[Object matching data]
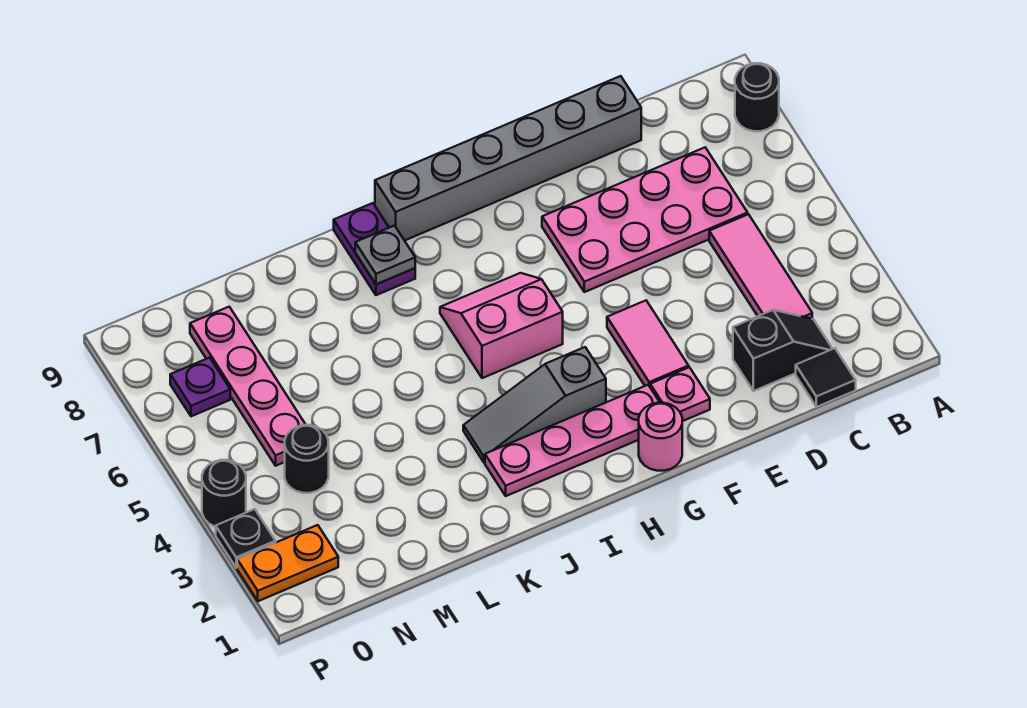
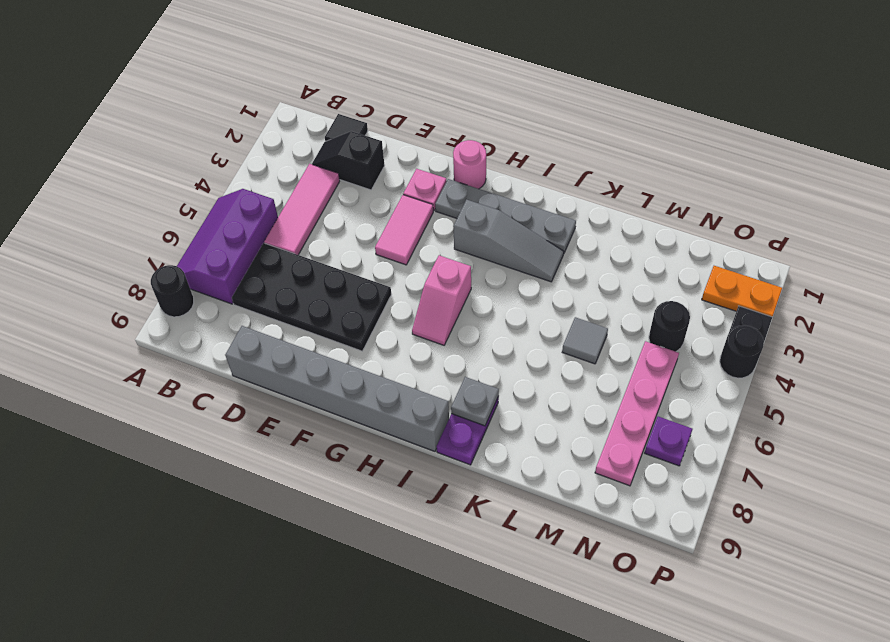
none -> purple 2x3 slope [177,189,278,304]
pink 2x4 plate [542,148,748,292] -> black 2x4 plate [232,243,391,351]
pink 1x4 plate [485,385,660,496] -> grey 1x4 plate [435,179,576,254]
pink 2x2 slope [440,273,563,378] -> pink 1x2 slope [412,255,471,345]
none -> grey 1x1 tile [562,317,608,364]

- Work instruction -
Without the pictures, give every line above again exactly.

- Exercise output -
none -> purple 2x3 slope [177,189,278,304]
pink 2x4 plate [542,148,748,292] -> black 2x4 plate [232,243,391,351]
pink 1x4 plate [485,385,660,496] -> grey 1x4 plate [435,179,576,254]
pink 2x2 slope [440,273,563,378] -> pink 1x2 slope [412,255,471,345]
none -> grey 1x1 tile [562,317,608,364]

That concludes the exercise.